_WHAT YOU HAVE TO DO_. Could you restate the entries below word for word and leave out the pictures?

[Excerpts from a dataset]

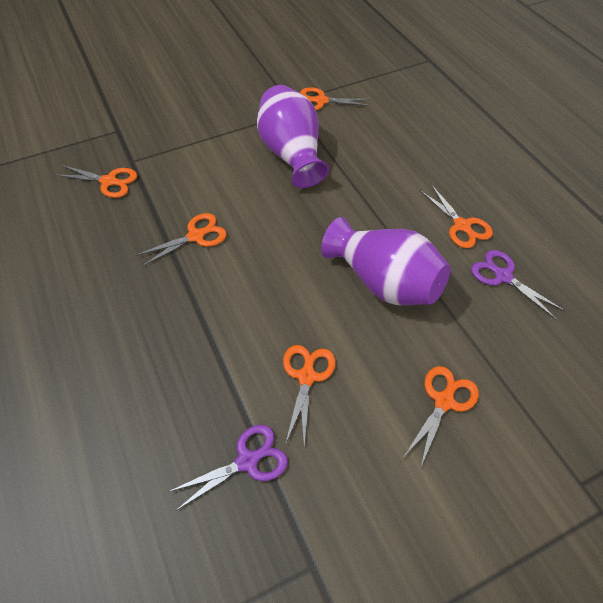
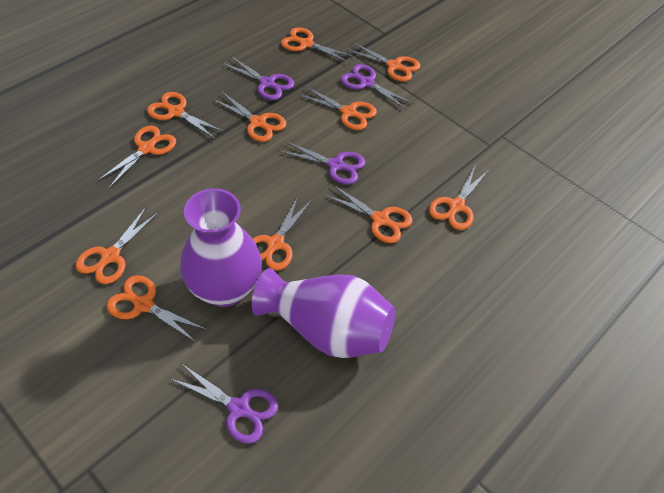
orange scissors: [56,165,137,198] [135,213,227,266] [283,345,336,446] [300,87,371,110] [403,366,479,469] [420,185,493,248] = 6 -> [76,207,159,284] [98,126,176,188] [107,275,207,343] [147,92,225,139] [213,92,287,142] [253,197,312,270] [281,27,355,63] [298,86,377,130] [324,185,413,243] [347,43,420,82] [429,166,489,230] = 11
purple scissors: [168,425,288,510] [471,250,565,320] = 2 -> [171,363,279,444] [223,56,294,100] [279,141,366,185] [341,64,414,110] = 4

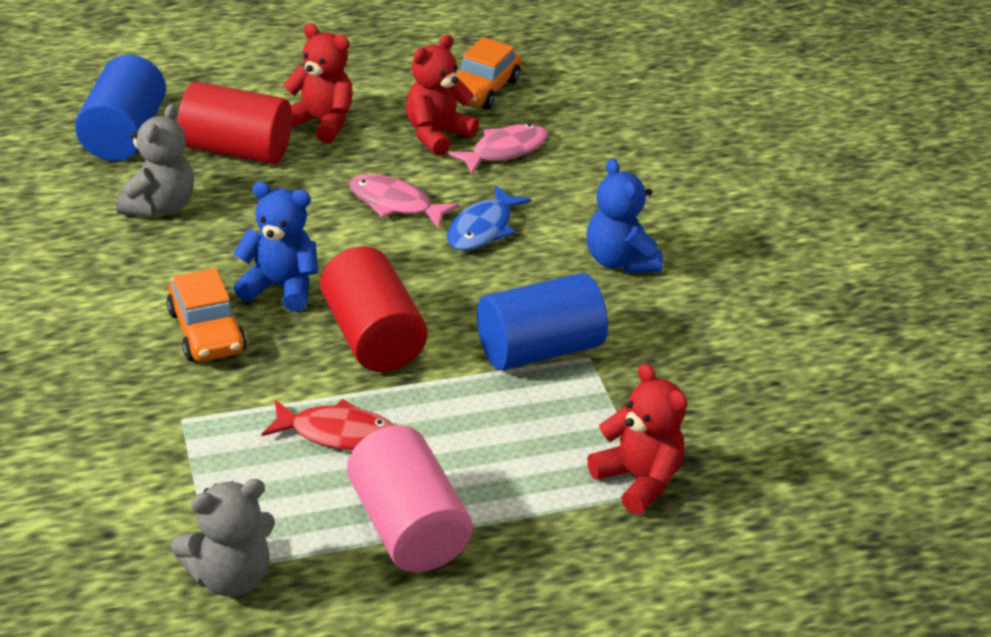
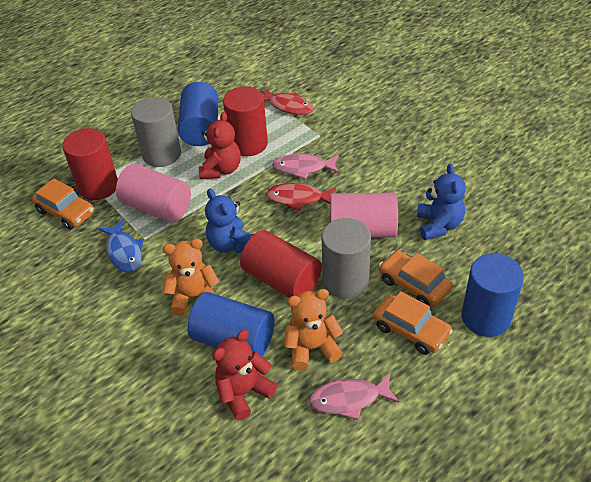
blue cylinder: [75,55,166,161] [477,273,608,370] = 2 -> [178,82,219,146] [187,292,274,356] [462,253,524,337] = 3
grey cylinder: none = 0 -> [131,97,181,167] [322,218,371,298] = 2
grey teddy bear: [116,104,194,217] [171,479,275,597] = 2 -> none = 0
orange car: [166,268,247,362] [456,37,521,110] = 2 -> [32,178,94,229] [373,291,453,355] [379,250,453,306] = 3
orange teddy bear: none = 0 -> [163,239,219,316] [284,289,343,370] = 2
pink cylinder: [347,425,473,573] = 1 -> [116,164,191,223] [330,192,398,238] = 2
red cylinder: [178,82,292,164] [320,246,427,372] = 2 -> [62,128,118,200] [223,87,268,156] [240,230,322,298] = 3
red fish: [261,399,394,451] = 1 -> [263,88,313,115] [266,183,336,211] = 2
red teddy bear: [282,23,353,143] [406,35,479,156] [587,363,687,514] = 3 -> [199,112,241,179] [212,330,277,420] = 2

_COMPLETED EXERCISE_.
orange scissors: [56,165,137,198] [135,213,227,266] [283,345,336,446] [300,87,371,110] [403,366,479,469] [420,185,493,248] = 6 -> [76,207,159,284] [98,126,176,188] [107,275,207,343] [147,92,225,139] [213,92,287,142] [253,197,312,270] [281,27,355,63] [298,86,377,130] [324,185,413,243] [347,43,420,82] [429,166,489,230] = 11
purple scissors: [168,425,288,510] [471,250,565,320] = 2 -> [171,363,279,444] [223,56,294,100] [279,141,366,185] [341,64,414,110] = 4

blue cylinder: [75,55,166,161] [477,273,608,370] = 2 -> [178,82,219,146] [187,292,274,356] [462,253,524,337] = 3
grey cylinder: none = 0 -> [131,97,181,167] [322,218,371,298] = 2
grey teddy bear: [116,104,194,217] [171,479,275,597] = 2 -> none = 0
orange car: [166,268,247,362] [456,37,521,110] = 2 -> [32,178,94,229] [373,291,453,355] [379,250,453,306] = 3
orange teddy bear: none = 0 -> [163,239,219,316] [284,289,343,370] = 2
pink cylinder: [347,425,473,573] = 1 -> [116,164,191,223] [330,192,398,238] = 2
red cylinder: [178,82,292,164] [320,246,427,372] = 2 -> [62,128,118,200] [223,87,268,156] [240,230,322,298] = 3
red fish: [261,399,394,451] = 1 -> [263,88,313,115] [266,183,336,211] = 2
red teddy bear: [282,23,353,143] [406,35,479,156] [587,363,687,514] = 3 -> [199,112,241,179] [212,330,277,420] = 2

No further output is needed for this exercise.